Only the lines from the one containing "(428, 561) = (403, 855): green" through the last line of the entries are wanted. Transcribe them exactly.

[[ DATASET open ]]

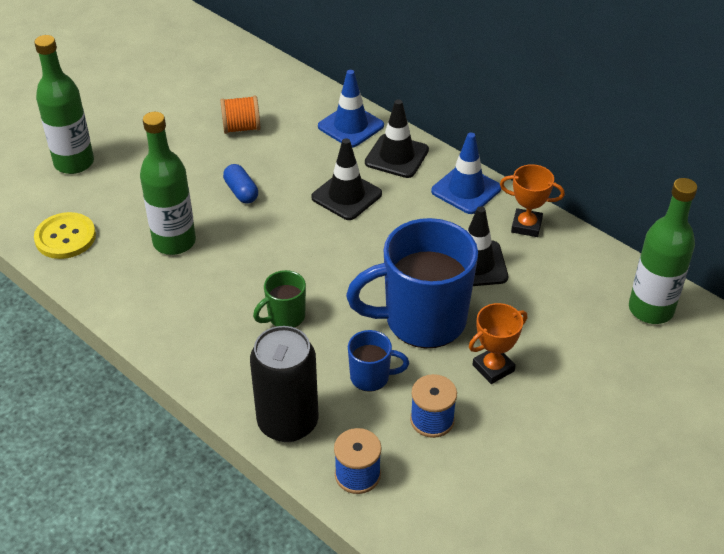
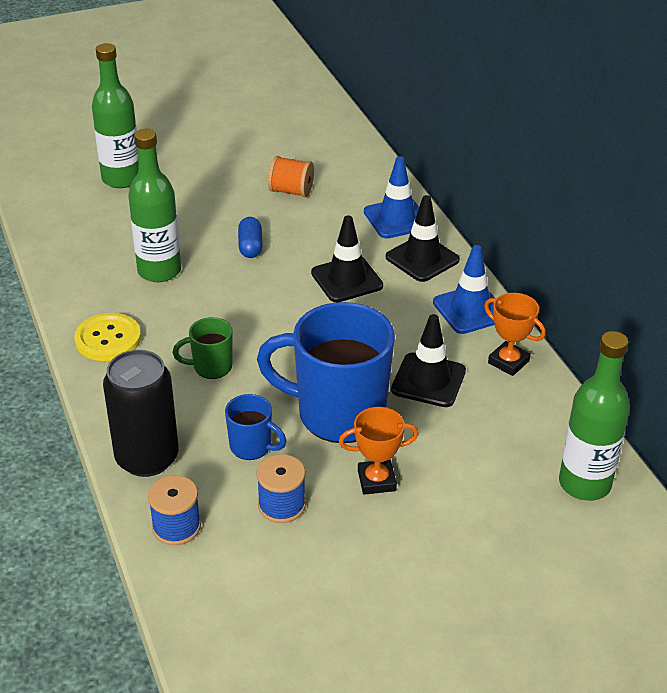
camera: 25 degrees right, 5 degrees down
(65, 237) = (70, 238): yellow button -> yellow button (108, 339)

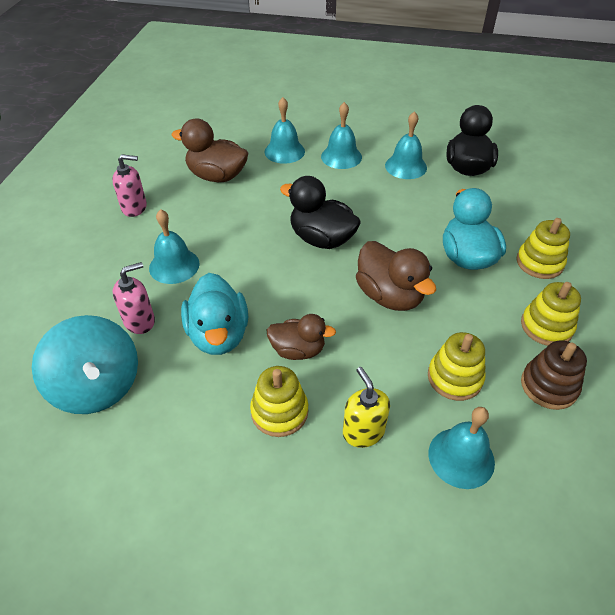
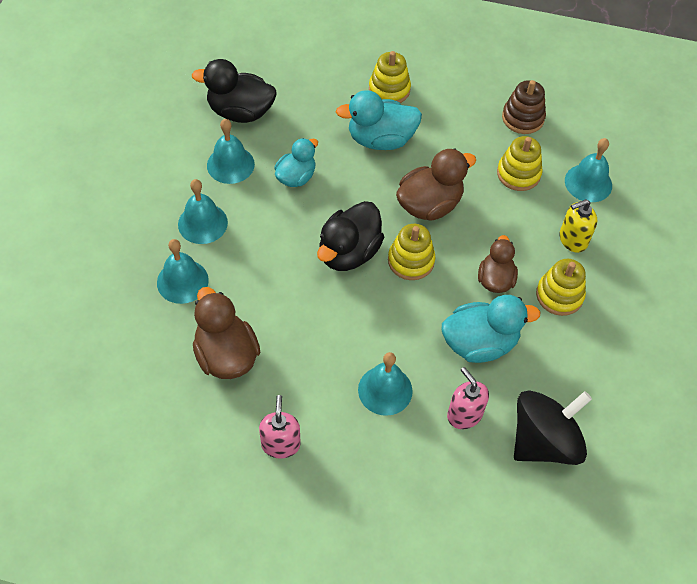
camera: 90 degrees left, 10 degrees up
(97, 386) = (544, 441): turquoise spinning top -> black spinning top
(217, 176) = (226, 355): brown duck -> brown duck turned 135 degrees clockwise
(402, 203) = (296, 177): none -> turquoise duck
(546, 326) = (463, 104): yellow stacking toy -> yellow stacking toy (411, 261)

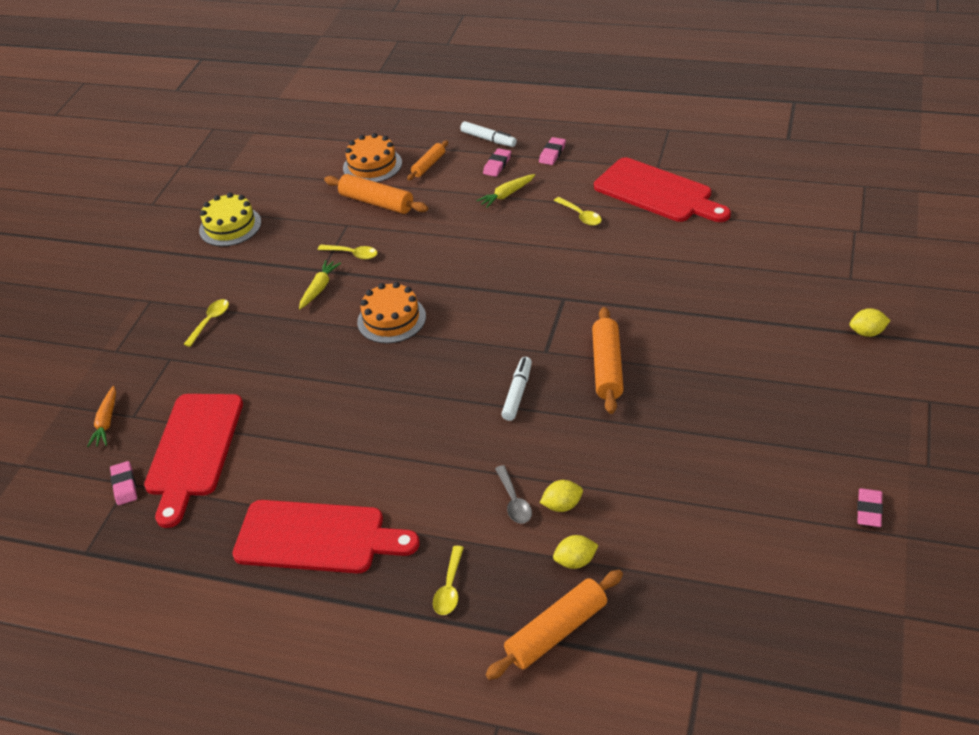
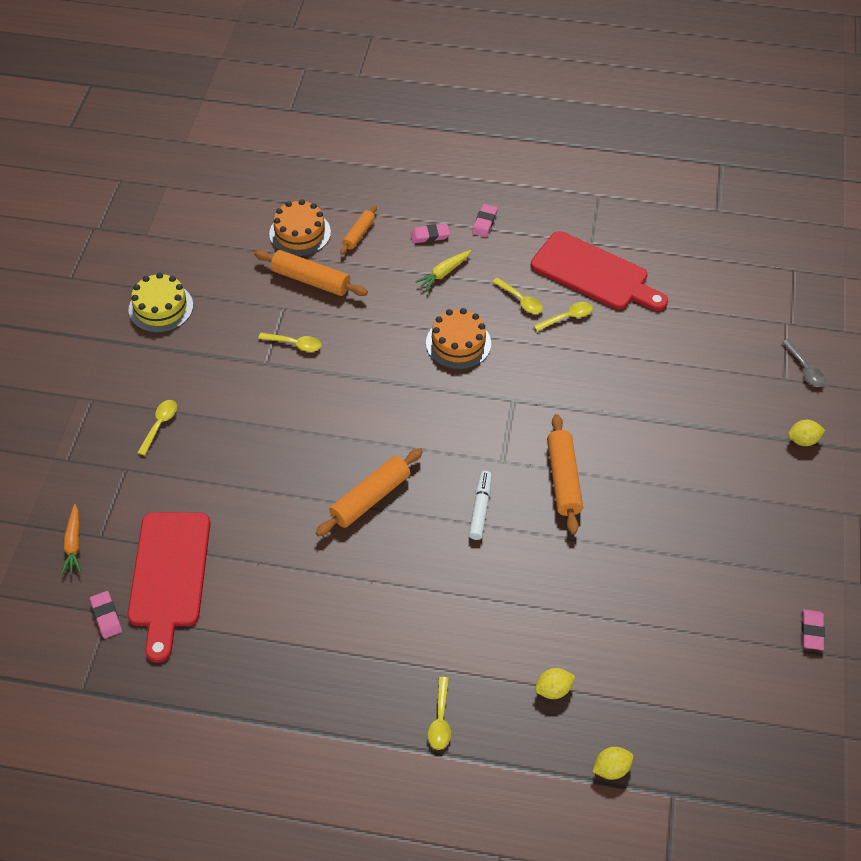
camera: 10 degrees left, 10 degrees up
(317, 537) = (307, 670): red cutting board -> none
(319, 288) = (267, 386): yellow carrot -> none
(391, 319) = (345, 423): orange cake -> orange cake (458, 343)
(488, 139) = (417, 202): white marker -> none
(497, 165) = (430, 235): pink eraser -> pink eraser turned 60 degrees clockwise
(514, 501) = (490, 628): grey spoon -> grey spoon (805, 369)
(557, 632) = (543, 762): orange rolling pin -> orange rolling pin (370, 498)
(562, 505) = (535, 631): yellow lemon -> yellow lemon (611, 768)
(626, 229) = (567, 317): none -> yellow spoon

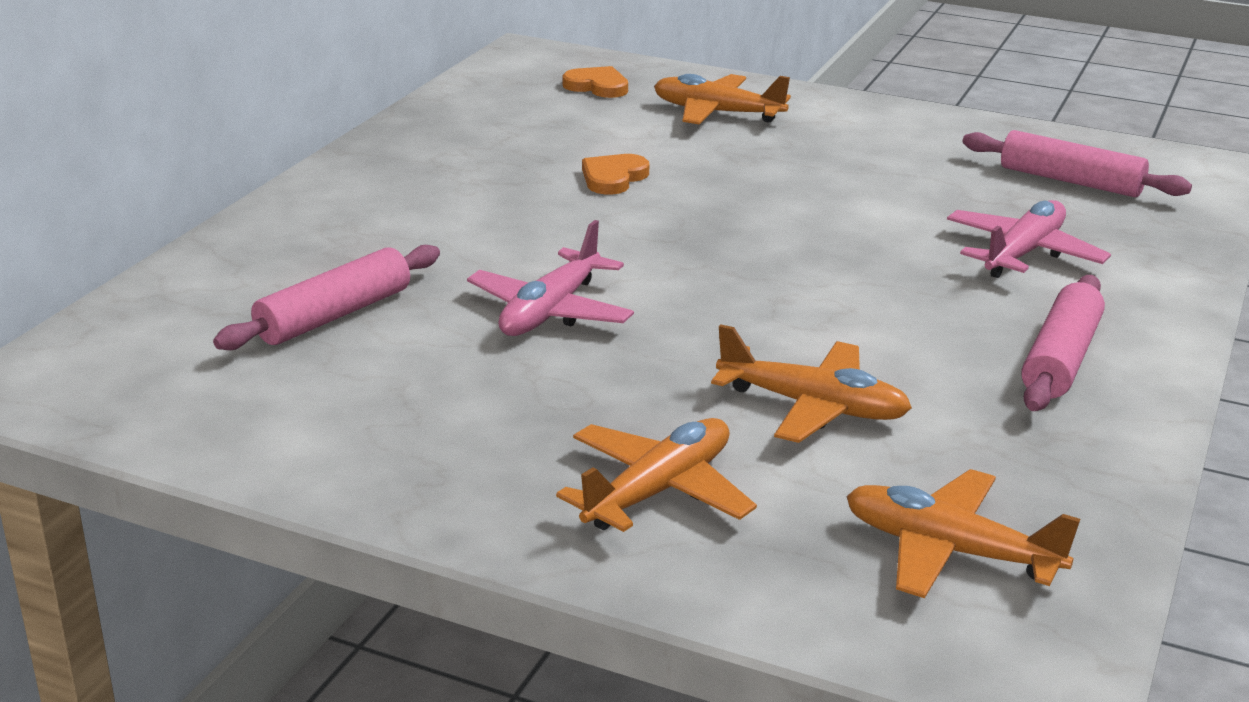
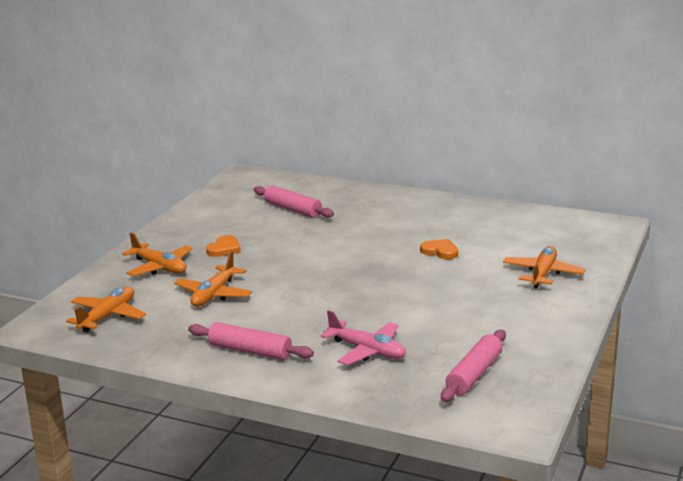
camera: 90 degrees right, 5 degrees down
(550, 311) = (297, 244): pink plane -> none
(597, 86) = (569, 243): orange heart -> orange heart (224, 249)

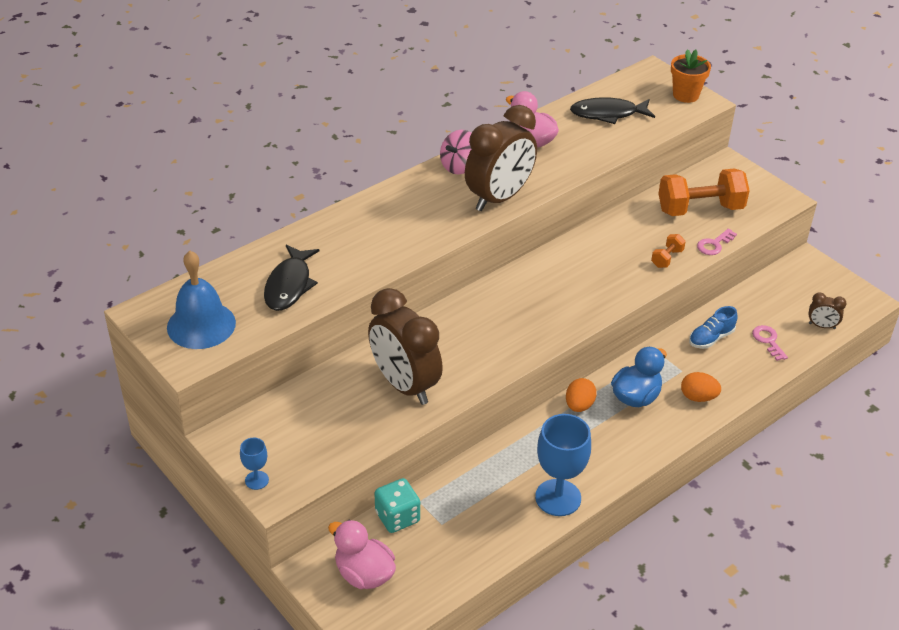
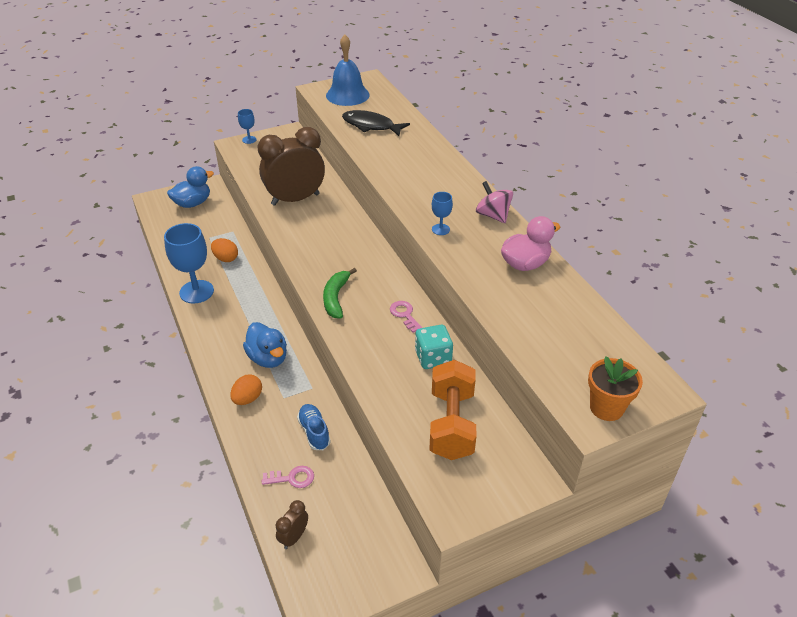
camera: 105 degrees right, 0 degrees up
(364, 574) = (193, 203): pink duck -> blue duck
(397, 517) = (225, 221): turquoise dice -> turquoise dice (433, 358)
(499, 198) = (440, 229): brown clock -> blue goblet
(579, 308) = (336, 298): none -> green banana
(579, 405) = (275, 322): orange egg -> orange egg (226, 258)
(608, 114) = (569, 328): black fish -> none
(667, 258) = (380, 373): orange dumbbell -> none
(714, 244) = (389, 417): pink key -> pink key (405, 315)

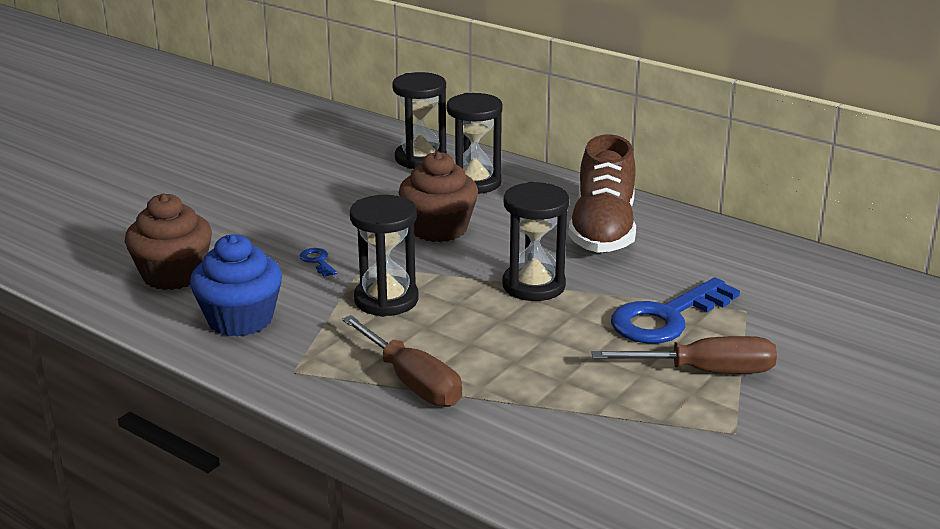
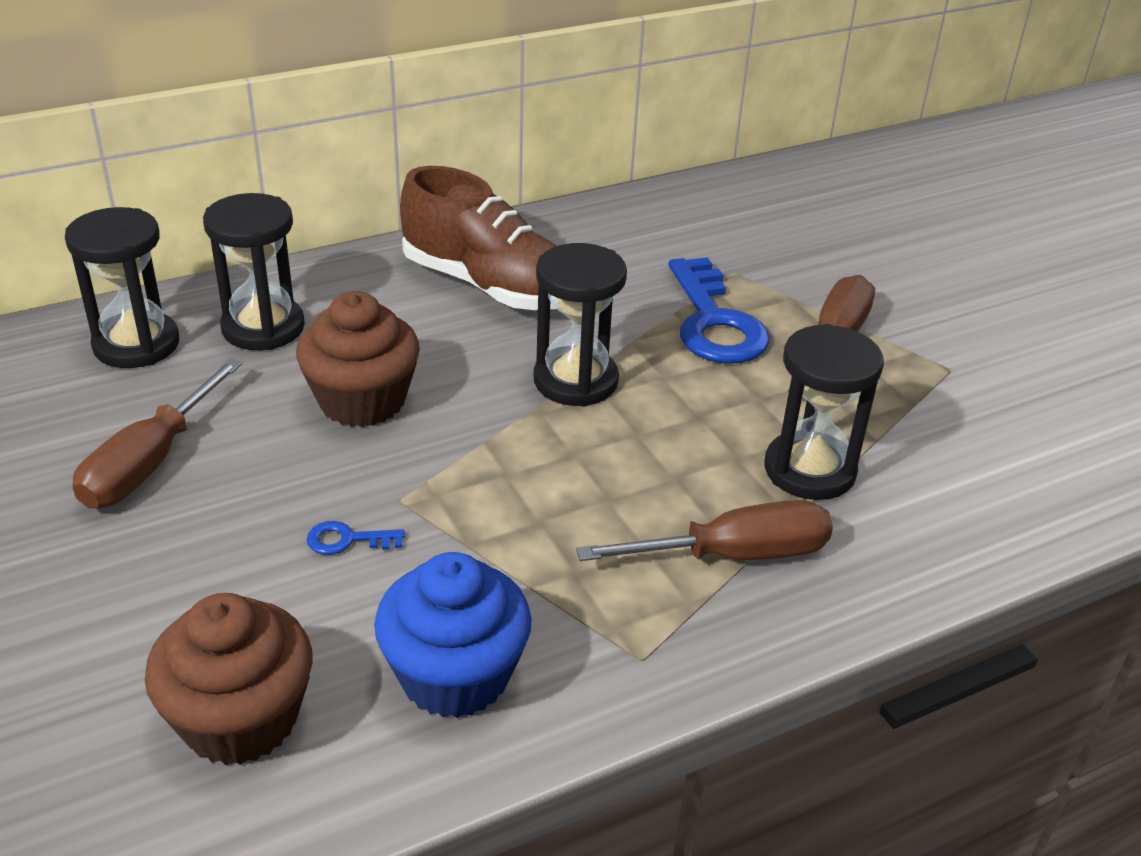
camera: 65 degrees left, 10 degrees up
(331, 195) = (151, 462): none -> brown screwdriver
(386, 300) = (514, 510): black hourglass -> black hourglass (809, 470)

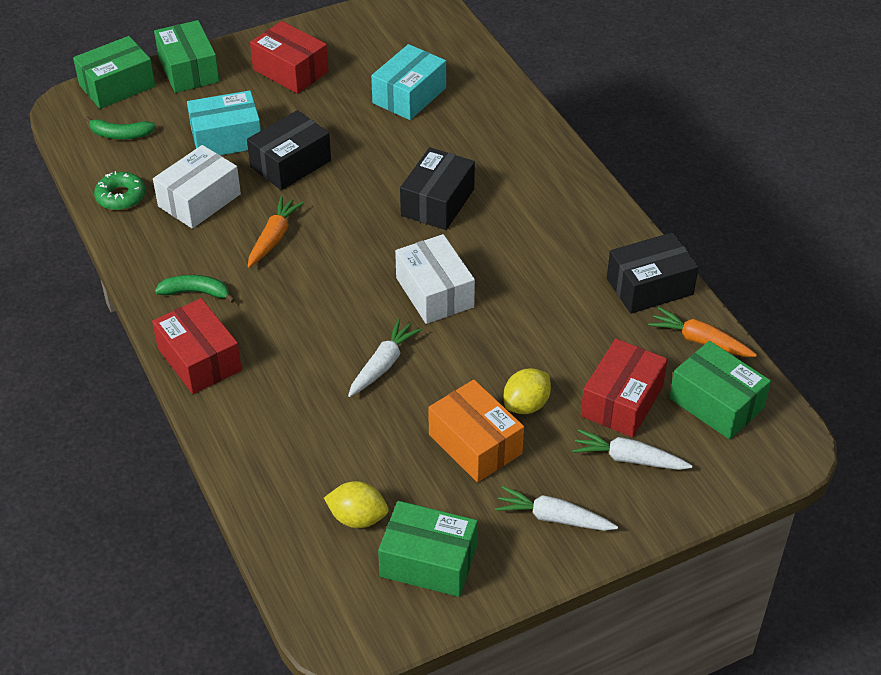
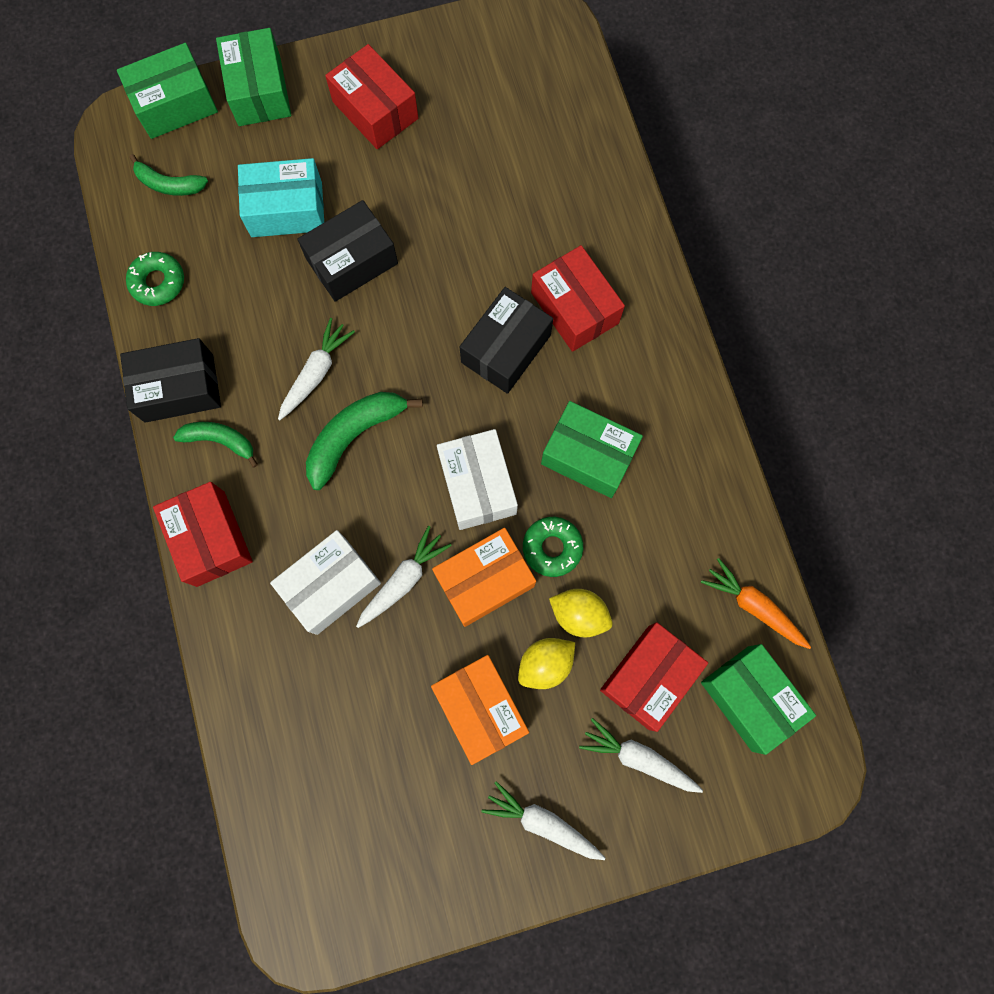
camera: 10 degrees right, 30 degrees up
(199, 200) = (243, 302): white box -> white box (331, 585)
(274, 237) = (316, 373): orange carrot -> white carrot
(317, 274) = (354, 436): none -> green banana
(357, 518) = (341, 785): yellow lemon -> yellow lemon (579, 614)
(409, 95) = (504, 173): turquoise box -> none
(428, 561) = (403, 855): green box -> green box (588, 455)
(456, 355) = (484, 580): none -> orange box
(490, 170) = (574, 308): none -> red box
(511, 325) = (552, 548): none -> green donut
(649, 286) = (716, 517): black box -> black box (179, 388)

[[ DATASET closed ]]

__EXERCISE RESPONSE__:
(428, 561) = (403, 855): green box -> green box (588, 455)
(456, 355) = (484, 580): none -> orange box
(490, 170) = (574, 308): none -> red box
(511, 325) = (552, 548): none -> green donut
(649, 286) = (716, 517): black box -> black box (179, 388)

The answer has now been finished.